[Task item] Each line below should be quoted exactly, please.

═════ Provided records ═════

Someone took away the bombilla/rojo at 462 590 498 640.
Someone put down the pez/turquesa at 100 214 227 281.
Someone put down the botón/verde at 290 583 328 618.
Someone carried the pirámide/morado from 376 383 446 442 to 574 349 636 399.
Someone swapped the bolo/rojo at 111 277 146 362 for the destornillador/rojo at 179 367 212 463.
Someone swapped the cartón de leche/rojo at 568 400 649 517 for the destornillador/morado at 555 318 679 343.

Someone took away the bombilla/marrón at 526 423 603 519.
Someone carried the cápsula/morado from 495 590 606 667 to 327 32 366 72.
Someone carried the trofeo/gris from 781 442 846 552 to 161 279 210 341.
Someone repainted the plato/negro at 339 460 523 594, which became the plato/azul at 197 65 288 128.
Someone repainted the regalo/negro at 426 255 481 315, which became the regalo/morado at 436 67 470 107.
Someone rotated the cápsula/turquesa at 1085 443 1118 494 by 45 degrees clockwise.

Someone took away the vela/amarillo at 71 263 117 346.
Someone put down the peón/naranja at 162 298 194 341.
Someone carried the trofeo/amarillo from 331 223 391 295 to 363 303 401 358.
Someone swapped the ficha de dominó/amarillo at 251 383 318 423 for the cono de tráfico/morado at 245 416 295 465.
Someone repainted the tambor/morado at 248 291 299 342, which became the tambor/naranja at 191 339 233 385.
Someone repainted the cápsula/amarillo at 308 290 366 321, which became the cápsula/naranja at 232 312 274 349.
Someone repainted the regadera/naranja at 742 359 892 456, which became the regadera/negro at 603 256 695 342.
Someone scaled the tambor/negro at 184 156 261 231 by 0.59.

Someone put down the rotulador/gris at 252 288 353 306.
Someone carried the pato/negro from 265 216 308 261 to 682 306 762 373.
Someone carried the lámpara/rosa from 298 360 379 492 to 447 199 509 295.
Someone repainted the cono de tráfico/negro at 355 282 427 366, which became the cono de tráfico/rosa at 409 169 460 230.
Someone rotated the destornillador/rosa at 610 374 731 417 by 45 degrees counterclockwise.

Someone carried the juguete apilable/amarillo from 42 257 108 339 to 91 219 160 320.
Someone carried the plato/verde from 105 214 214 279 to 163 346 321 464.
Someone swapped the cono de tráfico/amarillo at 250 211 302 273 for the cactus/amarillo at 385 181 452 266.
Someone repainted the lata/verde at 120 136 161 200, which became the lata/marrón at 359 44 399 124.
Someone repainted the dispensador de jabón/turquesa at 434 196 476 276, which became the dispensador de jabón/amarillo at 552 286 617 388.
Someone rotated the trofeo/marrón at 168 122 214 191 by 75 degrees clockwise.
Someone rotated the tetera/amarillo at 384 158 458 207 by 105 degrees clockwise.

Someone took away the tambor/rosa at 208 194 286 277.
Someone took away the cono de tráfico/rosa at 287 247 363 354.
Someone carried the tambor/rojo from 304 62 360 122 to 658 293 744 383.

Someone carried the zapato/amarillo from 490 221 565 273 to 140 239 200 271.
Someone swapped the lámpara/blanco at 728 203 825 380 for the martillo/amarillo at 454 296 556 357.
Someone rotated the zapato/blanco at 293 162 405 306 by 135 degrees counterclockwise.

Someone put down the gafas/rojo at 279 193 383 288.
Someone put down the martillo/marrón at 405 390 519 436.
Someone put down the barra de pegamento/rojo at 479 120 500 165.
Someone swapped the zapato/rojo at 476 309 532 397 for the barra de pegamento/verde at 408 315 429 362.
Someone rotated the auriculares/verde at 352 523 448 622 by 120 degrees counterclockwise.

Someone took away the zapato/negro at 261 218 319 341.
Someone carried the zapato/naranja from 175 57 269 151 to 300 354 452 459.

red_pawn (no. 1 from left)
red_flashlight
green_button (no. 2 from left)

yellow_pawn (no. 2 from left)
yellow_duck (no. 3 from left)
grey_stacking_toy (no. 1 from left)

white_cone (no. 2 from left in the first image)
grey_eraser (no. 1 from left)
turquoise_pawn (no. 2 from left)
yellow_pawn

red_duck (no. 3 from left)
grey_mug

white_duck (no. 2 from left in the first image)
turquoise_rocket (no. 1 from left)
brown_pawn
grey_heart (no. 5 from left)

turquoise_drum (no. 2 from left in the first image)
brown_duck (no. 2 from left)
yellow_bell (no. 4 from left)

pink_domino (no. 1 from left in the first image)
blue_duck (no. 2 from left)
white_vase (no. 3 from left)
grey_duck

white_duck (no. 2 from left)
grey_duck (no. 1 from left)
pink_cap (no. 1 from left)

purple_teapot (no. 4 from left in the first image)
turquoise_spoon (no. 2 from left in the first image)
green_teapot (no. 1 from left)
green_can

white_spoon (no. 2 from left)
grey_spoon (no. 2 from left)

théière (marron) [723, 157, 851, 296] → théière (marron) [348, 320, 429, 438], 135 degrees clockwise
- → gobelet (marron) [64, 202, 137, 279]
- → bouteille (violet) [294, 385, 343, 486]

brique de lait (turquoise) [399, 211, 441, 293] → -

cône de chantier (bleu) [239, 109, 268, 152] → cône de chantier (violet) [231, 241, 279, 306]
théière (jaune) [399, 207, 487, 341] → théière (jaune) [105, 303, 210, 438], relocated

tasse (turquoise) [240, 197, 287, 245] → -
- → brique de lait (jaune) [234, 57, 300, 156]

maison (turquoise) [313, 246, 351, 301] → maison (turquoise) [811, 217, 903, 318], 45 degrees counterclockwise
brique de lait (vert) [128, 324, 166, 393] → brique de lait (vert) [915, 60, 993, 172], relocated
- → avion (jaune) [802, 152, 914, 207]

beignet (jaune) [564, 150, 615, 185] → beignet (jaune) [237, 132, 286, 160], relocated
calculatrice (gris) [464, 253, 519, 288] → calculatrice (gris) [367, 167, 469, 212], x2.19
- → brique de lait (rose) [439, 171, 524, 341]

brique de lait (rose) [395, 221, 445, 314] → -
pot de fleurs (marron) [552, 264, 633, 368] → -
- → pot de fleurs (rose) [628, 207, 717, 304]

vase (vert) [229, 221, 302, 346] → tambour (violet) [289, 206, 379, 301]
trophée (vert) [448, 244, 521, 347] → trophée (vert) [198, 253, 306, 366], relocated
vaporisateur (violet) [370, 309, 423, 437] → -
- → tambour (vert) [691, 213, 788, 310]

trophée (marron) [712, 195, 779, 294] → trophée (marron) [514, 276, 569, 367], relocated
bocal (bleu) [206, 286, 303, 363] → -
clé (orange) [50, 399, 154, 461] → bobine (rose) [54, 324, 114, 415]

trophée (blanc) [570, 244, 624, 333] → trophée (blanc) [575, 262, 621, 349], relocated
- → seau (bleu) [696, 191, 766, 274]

═════

[Reply to the exercise]
Someone took away the bombilla/rojo at 462 590 498 640.
Someone put down the pez/turquesa at 100 214 227 281.
Someone put down the botón/verde at 290 583 328 618.
Someone carried the pirámide/morado from 376 383 446 442 to 574 349 636 399.
Someone swapped the bolo/rojo at 111 277 146 362 for the destornillador/rojo at 179 367 212 463.
Someone swapped the cartón de leche/rojo at 568 400 649 517 for the destornillador/morado at 555 318 679 343.

Someone took away the bombilla/marrón at 526 423 603 519.
Someone carried the cápsula/morado from 495 590 606 667 to 327 32 366 72.
Someone carried the trofeo/gris from 781 442 846 552 to 161 279 210 341.
Someone repainted the plato/negro at 339 460 523 594, which became the plato/azul at 197 65 288 128.
Someone repainted the regalo/negro at 426 255 481 315, which became the regalo/morado at 436 67 470 107.
Someone rotated the cápsula/turquesa at 1085 443 1118 494 by 45 degrees clockwise.

Someone took away the vela/amarillo at 71 263 117 346.
Someone put down the peón/naranja at 162 298 194 341.
Someone carried the trofeo/amarillo from 331 223 391 295 to 363 303 401 358.
Someone swapped the ficha de dominó/amarillo at 251 383 318 423 for the cono de tráfico/morado at 245 416 295 465.
Someone repainted the tambor/morado at 248 291 299 342, which became the tambor/naranja at 191 339 233 385.
Someone repainted the cápsula/amarillo at 308 290 366 321, which became the cápsula/naranja at 232 312 274 349.
Someone repainted the regadera/naranja at 742 359 892 456, which became the regadera/negro at 603 256 695 342.
Someone scaled the tambor/negro at 184 156 261 231 by 0.59.

Someone put down the rotulador/gris at 252 288 353 306.
Someone carried the pato/negro from 265 216 308 261 to 682 306 762 373.
Someone carried the lámpara/rosa from 298 360 379 492 to 447 199 509 295.
Someone repainted the cono de tráfico/negro at 355 282 427 366, which became the cono de tráfico/rosa at 409 169 460 230.
Someone rotated the destornillador/rosa at 610 374 731 417 by 45 degrees counterclockwise.

Someone carried the juguete apilable/amarillo from 42 257 108 339 to 91 219 160 320.
Someone carried the plato/verde from 105 214 214 279 to 163 346 321 464.
Someone swapped the cono de tráfico/amarillo at 250 211 302 273 for the cactus/amarillo at 385 181 452 266.
Someone repainted the lata/verde at 120 136 161 200, which became the lata/marrón at 359 44 399 124.
Someone repainted the dispensador de jabón/turquesa at 434 196 476 276, which became the dispensador de jabón/amarillo at 552 286 617 388.
Someone rotated the trofeo/marrón at 168 122 214 191 by 75 degrees clockwise.
Someone rotated the tetera/amarillo at 384 158 458 207 by 105 degrees clockwise.

Someone took away the tambor/rosa at 208 194 286 277.
Someone took away the cono de tráfico/rosa at 287 247 363 354.
Someone carried the tambor/rojo from 304 62 360 122 to 658 293 744 383.

Someone carried the zapato/amarillo from 490 221 565 273 to 140 239 200 271.
Someone swapped the lámpara/blanco at 728 203 825 380 for the martillo/amarillo at 454 296 556 357.
Someone rotated the zapato/blanco at 293 162 405 306 by 135 degrees counterclockwise.

Someone put down the gafas/rojo at 279 193 383 288.
Someone put down the martillo/marrón at 405 390 519 436.
Someone put down the barra de pegamento/rojo at 479 120 500 165.
Someone swapped the zapato/rojo at 476 309 532 397 for the barra de pegamento/verde at 408 315 429 362.
Someone rotated the auriculares/verde at 352 523 448 622 by 120 degrees counterclockwise.

Someone took away the zapato/negro at 261 218 319 341.
Someone carried the zapato/naranja from 175 57 269 151 to 300 354 452 459.

red_pawn (no. 1 from left)
red_flashlight
green_button (no. 2 from left)

yellow_pawn (no. 2 from left)
yellow_duck (no. 3 from left)
grey_stacking_toy (no. 1 from left)

white_cone (no. 2 from left in the first image)
grey_eraser (no. 1 from left)
turquoise_pawn (no. 2 from left)
yellow_pawn

red_duck (no. 3 from left)
grey_mug

white_duck (no. 2 from left in the first image)
turquoise_rocket (no. 1 from left)
brown_pawn
grey_heart (no. 5 from left)

turquoise_drum (no. 2 from left in the first image)
brown_duck (no. 2 from left)
yellow_bell (no. 4 from left)

pink_domino (no. 1 from left in the first image)
blue_duck (no. 2 from left)
white_vase (no. 3 from left)
grey_duck

white_duck (no. 2 from left)
grey_duck (no. 1 from left)
pink_cap (no. 1 from left)

purple_teapot (no. 4 from left in the first image)
turquoise_spoon (no. 2 from left in the first image)
green_teapot (no. 1 from left)
green_can

white_spoon (no. 2 from left)
grey_spoon (no. 2 from left)

théière (marron) [723, 157, 851, 296] → théière (marron) [348, 320, 429, 438], 135 degrees clockwise
- → gobelet (marron) [64, 202, 137, 279]
- → bouteille (violet) [294, 385, 343, 486]

brique de lait (turquoise) [399, 211, 441, 293] → -

cône de chantier (bleu) [239, 109, 268, 152] → cône de chantier (violet) [231, 241, 279, 306]
théière (jaune) [399, 207, 487, 341] → théière (jaune) [105, 303, 210, 438], relocated

tasse (turquoise) [240, 197, 287, 245] → -
- → brique de lait (jaune) [234, 57, 300, 156]

maison (turquoise) [313, 246, 351, 301] → maison (turquoise) [811, 217, 903, 318], 45 degrees counterclockwise
brique de lait (vert) [128, 324, 166, 393] → brique de lait (vert) [915, 60, 993, 172], relocated
- → avion (jaune) [802, 152, 914, 207]

beignet (jaune) [564, 150, 615, 185] → beignet (jaune) [237, 132, 286, 160], relocated
calculatrice (gris) [464, 253, 519, 288] → calculatrice (gris) [367, 167, 469, 212], x2.19
- → brique de lait (rose) [439, 171, 524, 341]

brique de lait (rose) [395, 221, 445, 314] → -
pot de fleurs (marron) [552, 264, 633, 368] → -
- → pot de fleurs (rose) [628, 207, 717, 304]

vase (vert) [229, 221, 302, 346] → tambour (violet) [289, 206, 379, 301]
trophée (vert) [448, 244, 521, 347] → trophée (vert) [198, 253, 306, 366], relocated
vaporisateur (violet) [370, 309, 423, 437] → -
- → tambour (vert) [691, 213, 788, 310]

trophée (marron) [712, 195, 779, 294] → trophée (marron) [514, 276, 569, 367], relocated
bocal (bleu) [206, 286, 303, 363] → -
clé (orange) [50, 399, 154, 461] → bobine (rose) [54, 324, 114, 415]

trophée (blanc) [570, 244, 624, 333] → trophée (blanc) [575, 262, 621, 349], relocated
- → seau (bleu) [696, 191, 766, 274]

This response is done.